• [Exercise]: Locate each line in the listing below that contains the string "kern", and copy those lines.

• [Information supplied]:
○ ○ ○ ○
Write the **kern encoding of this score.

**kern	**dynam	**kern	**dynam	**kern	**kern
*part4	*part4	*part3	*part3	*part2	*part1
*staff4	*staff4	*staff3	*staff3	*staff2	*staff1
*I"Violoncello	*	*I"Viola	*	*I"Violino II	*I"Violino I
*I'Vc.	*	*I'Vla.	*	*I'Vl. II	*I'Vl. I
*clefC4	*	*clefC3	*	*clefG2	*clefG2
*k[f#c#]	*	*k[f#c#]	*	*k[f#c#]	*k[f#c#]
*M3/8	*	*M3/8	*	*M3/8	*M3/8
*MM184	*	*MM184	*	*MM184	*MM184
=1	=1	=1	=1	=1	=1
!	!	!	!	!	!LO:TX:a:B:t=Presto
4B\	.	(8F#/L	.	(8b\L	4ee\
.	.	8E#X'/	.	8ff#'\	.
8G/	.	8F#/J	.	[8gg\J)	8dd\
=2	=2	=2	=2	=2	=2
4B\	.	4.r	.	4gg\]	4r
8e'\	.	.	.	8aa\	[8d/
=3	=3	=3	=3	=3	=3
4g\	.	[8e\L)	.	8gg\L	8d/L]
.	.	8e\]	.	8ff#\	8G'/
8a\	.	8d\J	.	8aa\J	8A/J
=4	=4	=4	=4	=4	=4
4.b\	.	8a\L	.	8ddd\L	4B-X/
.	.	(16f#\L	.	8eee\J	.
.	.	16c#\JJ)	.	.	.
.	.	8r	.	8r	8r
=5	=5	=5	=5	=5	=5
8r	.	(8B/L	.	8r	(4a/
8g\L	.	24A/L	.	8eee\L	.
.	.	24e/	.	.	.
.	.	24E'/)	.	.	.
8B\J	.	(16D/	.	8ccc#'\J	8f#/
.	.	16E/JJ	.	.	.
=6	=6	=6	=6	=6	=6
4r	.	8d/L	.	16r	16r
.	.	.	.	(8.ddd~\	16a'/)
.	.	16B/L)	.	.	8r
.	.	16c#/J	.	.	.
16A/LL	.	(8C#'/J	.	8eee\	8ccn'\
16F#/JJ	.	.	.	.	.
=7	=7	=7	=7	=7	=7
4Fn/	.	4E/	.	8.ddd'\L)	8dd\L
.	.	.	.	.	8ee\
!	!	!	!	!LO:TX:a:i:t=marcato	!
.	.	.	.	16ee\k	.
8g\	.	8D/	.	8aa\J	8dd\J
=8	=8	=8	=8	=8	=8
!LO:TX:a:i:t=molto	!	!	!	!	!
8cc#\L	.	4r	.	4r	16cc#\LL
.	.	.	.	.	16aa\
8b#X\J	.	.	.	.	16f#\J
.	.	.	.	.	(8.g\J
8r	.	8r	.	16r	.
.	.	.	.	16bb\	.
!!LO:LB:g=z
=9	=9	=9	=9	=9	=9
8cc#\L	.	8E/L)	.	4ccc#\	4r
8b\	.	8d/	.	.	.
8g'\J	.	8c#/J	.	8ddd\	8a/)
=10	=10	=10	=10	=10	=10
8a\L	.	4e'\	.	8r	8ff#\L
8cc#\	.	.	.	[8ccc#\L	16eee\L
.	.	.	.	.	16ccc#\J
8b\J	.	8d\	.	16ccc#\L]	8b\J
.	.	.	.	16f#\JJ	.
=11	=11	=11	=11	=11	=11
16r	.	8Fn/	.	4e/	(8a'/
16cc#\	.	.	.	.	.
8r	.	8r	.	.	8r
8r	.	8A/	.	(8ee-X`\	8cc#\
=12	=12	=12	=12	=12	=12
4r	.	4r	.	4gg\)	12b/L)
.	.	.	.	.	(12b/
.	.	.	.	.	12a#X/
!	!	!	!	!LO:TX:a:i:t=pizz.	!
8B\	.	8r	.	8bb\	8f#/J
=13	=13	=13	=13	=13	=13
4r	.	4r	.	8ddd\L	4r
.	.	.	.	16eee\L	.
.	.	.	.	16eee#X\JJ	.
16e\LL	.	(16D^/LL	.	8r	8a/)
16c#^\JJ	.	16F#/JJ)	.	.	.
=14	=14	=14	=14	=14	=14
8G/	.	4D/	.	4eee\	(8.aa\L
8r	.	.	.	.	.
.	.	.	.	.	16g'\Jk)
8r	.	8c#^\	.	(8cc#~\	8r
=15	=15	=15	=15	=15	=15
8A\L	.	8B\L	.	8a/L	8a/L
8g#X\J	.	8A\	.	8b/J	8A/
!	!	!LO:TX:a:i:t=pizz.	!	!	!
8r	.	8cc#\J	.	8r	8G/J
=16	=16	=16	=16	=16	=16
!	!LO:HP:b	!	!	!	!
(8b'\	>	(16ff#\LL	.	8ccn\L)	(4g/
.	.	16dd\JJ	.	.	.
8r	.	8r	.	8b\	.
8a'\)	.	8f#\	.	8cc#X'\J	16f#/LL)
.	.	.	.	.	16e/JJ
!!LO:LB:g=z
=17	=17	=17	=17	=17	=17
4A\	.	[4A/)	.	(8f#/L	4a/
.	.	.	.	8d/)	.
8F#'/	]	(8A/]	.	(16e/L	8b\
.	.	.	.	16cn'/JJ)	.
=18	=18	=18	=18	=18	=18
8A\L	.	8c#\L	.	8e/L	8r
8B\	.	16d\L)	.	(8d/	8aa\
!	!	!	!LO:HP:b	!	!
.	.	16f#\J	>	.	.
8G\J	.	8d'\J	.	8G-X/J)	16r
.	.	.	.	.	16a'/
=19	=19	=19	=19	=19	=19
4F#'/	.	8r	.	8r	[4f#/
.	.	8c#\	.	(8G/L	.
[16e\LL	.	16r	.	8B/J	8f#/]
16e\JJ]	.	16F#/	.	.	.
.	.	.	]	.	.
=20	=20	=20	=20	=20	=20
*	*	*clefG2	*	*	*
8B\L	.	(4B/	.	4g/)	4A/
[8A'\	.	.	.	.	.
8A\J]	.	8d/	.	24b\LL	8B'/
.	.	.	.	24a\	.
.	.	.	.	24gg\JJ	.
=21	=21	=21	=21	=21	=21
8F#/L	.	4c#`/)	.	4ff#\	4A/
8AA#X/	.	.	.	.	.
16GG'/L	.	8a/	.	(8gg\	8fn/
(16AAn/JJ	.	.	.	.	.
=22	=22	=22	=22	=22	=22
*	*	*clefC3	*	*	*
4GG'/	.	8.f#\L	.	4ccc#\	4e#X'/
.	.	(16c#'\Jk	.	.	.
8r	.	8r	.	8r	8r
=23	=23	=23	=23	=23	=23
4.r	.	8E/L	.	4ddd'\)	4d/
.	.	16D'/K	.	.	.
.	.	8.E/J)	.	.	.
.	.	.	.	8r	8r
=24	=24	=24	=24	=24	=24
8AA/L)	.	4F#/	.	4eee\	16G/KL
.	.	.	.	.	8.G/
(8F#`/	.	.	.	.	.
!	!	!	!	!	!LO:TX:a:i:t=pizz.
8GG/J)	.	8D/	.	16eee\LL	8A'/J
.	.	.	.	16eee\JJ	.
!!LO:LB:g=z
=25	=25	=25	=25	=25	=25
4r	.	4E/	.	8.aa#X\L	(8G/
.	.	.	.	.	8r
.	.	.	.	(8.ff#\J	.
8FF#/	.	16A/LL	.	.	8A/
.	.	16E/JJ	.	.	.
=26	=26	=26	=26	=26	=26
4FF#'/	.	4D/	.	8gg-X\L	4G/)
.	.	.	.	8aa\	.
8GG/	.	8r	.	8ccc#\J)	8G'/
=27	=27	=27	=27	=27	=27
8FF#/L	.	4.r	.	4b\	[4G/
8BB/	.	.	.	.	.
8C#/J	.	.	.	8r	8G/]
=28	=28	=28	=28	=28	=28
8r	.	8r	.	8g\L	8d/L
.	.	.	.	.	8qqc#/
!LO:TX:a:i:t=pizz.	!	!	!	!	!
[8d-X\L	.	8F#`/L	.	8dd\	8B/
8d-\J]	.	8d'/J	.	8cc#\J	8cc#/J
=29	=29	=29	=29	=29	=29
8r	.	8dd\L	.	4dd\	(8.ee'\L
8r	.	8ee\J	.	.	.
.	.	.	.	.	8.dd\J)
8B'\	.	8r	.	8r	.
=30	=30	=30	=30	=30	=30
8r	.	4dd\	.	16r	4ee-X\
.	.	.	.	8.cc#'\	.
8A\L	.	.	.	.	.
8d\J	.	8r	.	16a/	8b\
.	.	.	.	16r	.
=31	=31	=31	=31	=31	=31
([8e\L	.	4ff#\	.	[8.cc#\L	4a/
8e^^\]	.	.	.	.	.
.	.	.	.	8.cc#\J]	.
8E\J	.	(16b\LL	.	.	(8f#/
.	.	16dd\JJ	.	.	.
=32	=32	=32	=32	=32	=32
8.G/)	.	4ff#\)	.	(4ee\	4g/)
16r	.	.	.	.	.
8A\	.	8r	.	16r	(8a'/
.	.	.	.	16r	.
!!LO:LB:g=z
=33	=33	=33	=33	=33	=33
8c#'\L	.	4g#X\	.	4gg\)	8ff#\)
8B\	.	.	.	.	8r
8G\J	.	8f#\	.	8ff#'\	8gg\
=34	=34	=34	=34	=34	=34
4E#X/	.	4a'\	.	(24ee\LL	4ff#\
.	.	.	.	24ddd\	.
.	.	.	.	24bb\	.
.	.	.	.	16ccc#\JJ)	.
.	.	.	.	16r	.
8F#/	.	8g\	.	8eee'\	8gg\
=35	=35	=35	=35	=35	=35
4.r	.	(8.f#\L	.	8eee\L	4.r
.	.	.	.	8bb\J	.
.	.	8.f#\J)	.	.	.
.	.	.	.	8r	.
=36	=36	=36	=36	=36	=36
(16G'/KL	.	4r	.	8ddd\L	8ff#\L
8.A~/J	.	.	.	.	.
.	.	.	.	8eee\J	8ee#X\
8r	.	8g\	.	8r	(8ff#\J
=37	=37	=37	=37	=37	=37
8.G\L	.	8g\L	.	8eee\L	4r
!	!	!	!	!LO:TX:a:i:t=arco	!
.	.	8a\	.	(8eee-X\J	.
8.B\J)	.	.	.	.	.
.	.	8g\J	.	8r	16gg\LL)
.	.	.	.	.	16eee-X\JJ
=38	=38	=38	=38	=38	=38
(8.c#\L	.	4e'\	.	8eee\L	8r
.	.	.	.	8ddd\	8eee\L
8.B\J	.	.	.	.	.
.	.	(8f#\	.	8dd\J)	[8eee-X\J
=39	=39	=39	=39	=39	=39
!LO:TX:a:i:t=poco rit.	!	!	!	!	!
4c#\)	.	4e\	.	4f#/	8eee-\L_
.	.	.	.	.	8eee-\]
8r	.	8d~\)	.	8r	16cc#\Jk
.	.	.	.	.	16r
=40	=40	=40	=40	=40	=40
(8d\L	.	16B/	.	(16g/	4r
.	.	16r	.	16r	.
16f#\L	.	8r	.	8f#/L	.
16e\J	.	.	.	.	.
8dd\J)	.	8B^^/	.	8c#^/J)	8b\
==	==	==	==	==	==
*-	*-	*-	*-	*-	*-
○ ○ ○ ○
• [Solution to this problem]:
Write the **kern encoding of this score.
**kern	**dynam	**kern	**dynam	**kern	**kern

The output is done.